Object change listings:
=-=-=-=-=

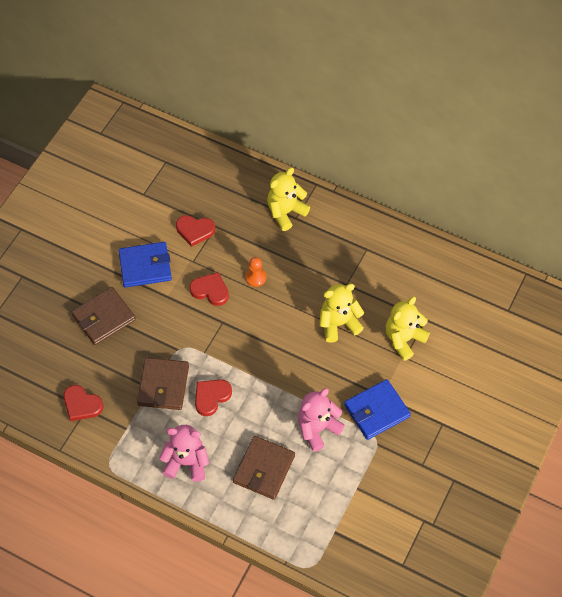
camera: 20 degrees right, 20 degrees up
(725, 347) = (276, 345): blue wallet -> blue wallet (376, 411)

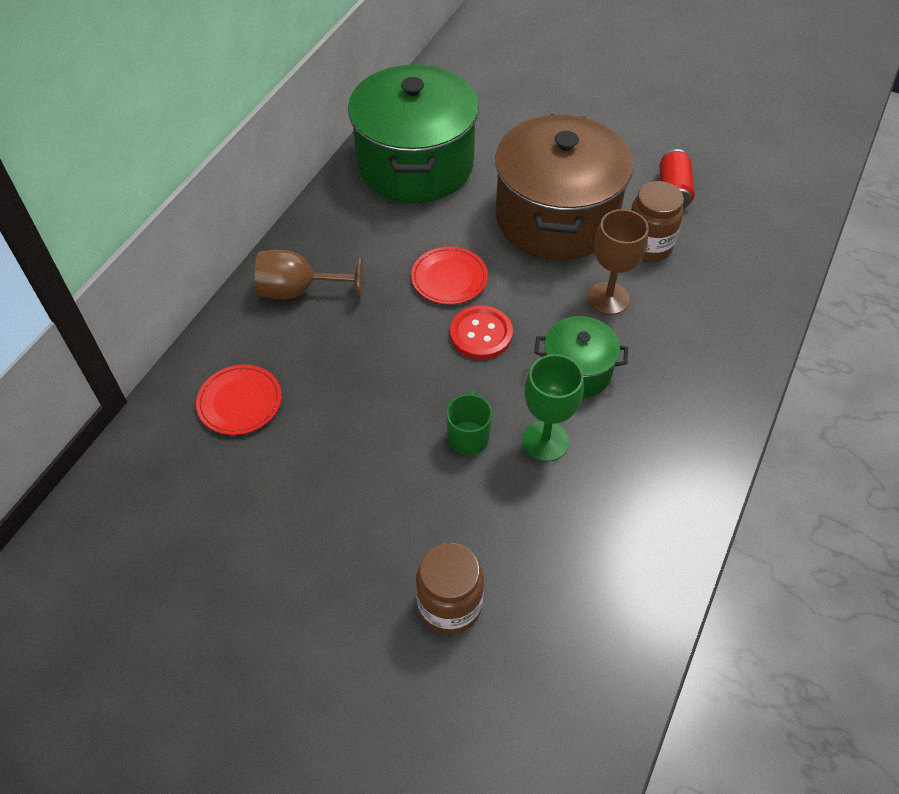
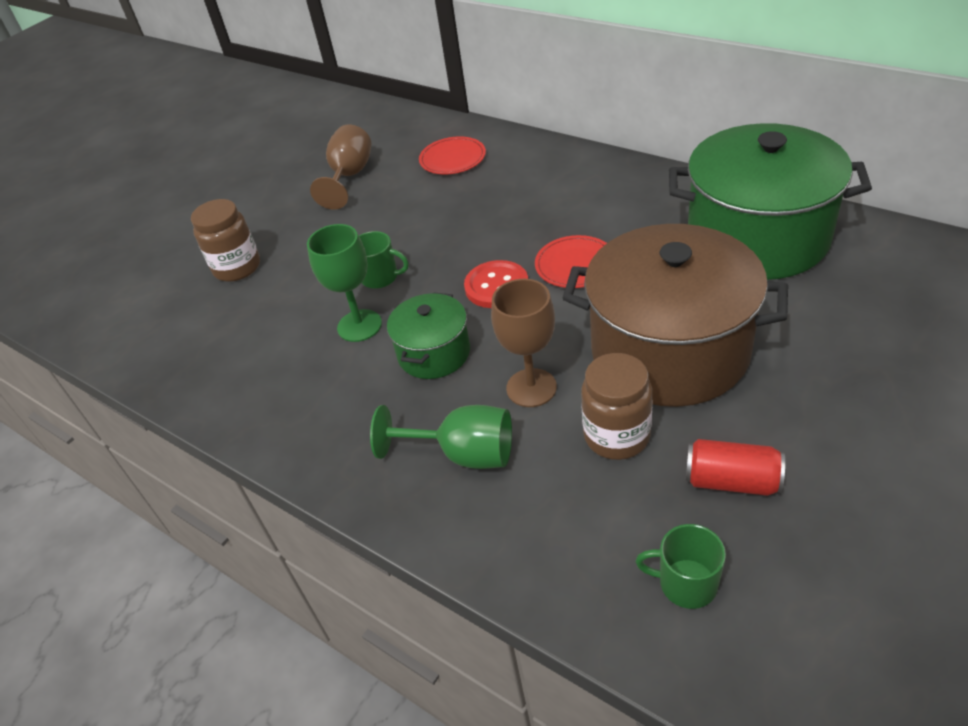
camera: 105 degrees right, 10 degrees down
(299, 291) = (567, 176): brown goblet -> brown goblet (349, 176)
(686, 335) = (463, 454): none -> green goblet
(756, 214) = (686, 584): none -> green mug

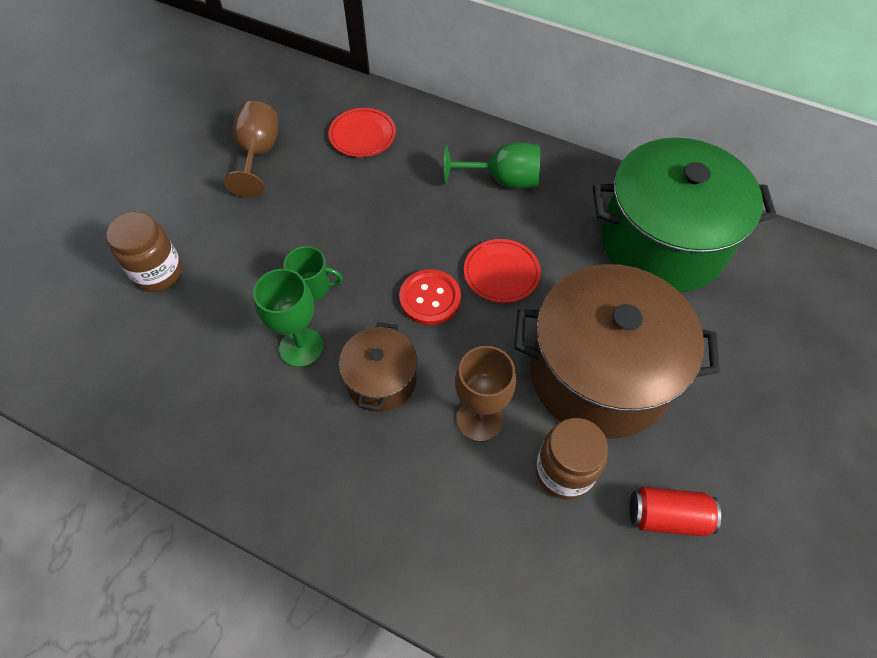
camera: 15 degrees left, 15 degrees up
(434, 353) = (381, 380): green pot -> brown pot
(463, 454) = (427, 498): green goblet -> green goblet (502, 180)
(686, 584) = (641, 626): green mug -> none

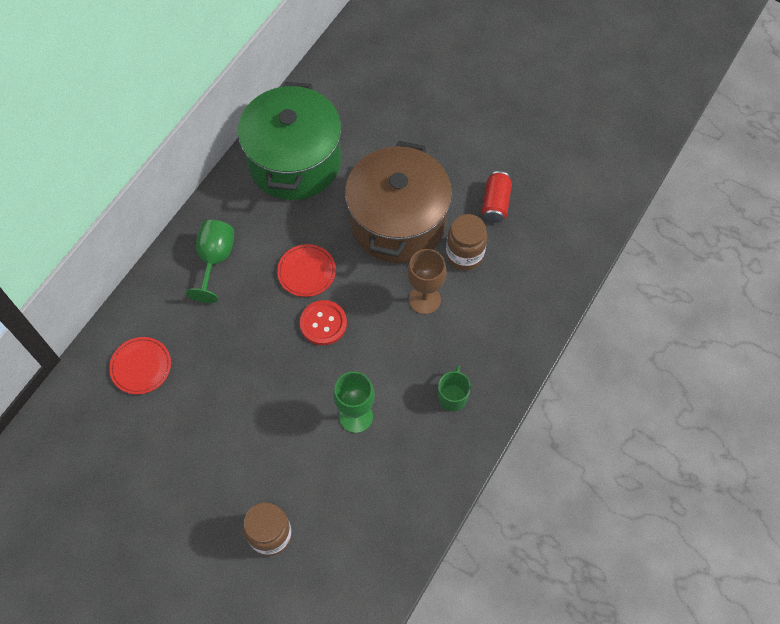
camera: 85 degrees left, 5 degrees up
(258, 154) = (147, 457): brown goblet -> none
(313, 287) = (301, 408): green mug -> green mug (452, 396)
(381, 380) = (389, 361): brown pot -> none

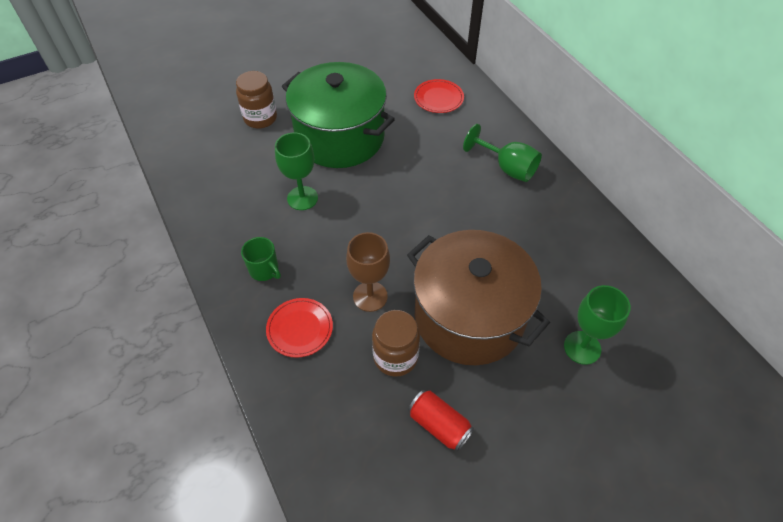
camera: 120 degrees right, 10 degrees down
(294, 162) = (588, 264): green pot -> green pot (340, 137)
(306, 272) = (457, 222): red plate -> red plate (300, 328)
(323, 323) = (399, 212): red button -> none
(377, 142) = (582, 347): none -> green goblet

=-=-=-=-=

What is required> When copying the records, reproduce every entry exactly and omit all pictures.

Result of the exercise>
camera: 20 degrees right, 20 degrees up
(725, 347) = (276, 345): blue wallet -> blue wallet (376, 411)

camera: 105 degrees right, 10 degrees down
(299, 291) = (567, 176): brown goblet -> brown goblet (349, 176)
(686, 335) = (463, 454): none -> green goblet
(756, 214) = (686, 584): none -> green mug

camera: 15 degrees left, 15 degrees up
(434, 353) = (381, 380): green pot -> brown pot
(463, 454) = (427, 498): green goblet -> green goblet (502, 180)
(686, 584) = (641, 626): green mug -> none

camera: 85 degrees left, 5 degrees up
(258, 154) = (147, 457): brown goblet -> none
(313, 287) = (301, 408): green mug -> green mug (452, 396)
(381, 380) = (389, 361): brown pot -> none

camera: 120 degrees right, 10 degrees down
(294, 162) = (588, 264): green pot -> green pot (340, 137)
(306, 272) = (457, 222): red plate -> red plate (300, 328)
(323, 323) = (399, 212): red button -> none
(377, 142) = (582, 347): none -> green goblet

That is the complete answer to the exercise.